* [WHAT YOU HAVE TO DO]: Output only these lines, set down exactly: the one containing "yellow carrot [339,125,569,216]" and each line after it through the end of the records.

* [DATASET RECORDS]:
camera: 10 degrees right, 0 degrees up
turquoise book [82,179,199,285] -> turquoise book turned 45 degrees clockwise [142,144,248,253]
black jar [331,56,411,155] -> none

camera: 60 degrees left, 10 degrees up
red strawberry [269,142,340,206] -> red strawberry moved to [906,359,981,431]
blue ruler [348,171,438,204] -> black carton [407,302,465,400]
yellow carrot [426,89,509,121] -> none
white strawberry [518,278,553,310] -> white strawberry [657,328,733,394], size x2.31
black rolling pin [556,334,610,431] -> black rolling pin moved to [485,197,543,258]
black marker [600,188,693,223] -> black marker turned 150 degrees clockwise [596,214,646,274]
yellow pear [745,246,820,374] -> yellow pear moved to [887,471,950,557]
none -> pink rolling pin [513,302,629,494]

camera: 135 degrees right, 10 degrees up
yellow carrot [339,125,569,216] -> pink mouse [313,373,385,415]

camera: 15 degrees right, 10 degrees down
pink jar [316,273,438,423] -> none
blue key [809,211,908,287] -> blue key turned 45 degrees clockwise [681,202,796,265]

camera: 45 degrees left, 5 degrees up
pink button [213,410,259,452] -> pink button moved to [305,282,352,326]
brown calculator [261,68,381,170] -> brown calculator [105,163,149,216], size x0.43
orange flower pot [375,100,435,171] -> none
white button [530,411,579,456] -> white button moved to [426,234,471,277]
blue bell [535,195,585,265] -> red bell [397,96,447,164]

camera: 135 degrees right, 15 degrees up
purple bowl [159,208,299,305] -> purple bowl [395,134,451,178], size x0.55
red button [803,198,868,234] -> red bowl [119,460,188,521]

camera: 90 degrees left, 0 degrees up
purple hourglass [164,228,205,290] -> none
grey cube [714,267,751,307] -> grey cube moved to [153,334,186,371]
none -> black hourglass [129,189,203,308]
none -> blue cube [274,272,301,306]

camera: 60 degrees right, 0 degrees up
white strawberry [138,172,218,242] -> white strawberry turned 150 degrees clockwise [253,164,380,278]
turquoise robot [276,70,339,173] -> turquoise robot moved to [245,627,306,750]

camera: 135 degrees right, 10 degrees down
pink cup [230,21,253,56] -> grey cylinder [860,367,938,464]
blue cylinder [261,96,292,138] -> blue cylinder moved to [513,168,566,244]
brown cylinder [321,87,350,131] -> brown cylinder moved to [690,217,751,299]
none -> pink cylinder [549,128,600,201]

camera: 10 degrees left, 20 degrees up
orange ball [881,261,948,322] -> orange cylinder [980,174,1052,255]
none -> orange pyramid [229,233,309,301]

* [RESPONSE TO THE TASK]:
yellow carrot [339,125,569,216] -> pink mouse [313,373,385,415]

camera: 15 degrees right, 10 degrees down
pink jar [316,273,438,423] -> none
blue key [809,211,908,287] -> blue key turned 45 degrees clockwise [681,202,796,265]

camera: 45 degrees left, 5 degrees up
pink button [213,410,259,452] -> pink button moved to [305,282,352,326]
brown calculator [261,68,381,170] -> brown calculator [105,163,149,216], size x0.43
orange flower pot [375,100,435,171] -> none
white button [530,411,579,456] -> white button moved to [426,234,471,277]
blue bell [535,195,585,265] -> red bell [397,96,447,164]

camera: 135 degrees right, 15 degrees up
purple bowl [159,208,299,305] -> purple bowl [395,134,451,178], size x0.55
red button [803,198,868,234] -> red bowl [119,460,188,521]

camera: 90 degrees left, 0 degrees up
purple hourglass [164,228,205,290] -> none
grey cube [714,267,751,307] -> grey cube moved to [153,334,186,371]
none -> black hourglass [129,189,203,308]
none -> blue cube [274,272,301,306]

camera: 60 degrees right, 0 degrees up
white strawberry [138,172,218,242] -> white strawberry turned 150 degrees clockwise [253,164,380,278]
turquoise robot [276,70,339,173] -> turquoise robot moved to [245,627,306,750]

camera: 135 degrees right, 10 degrees down
pink cup [230,21,253,56] -> grey cylinder [860,367,938,464]
blue cylinder [261,96,292,138] -> blue cylinder moved to [513,168,566,244]
brown cylinder [321,87,350,131] -> brown cylinder moved to [690,217,751,299]
none -> pink cylinder [549,128,600,201]

camera: 10 degrees left, 20 degrees up
orange ball [881,261,948,322] -> orange cylinder [980,174,1052,255]
none -> orange pyramid [229,233,309,301]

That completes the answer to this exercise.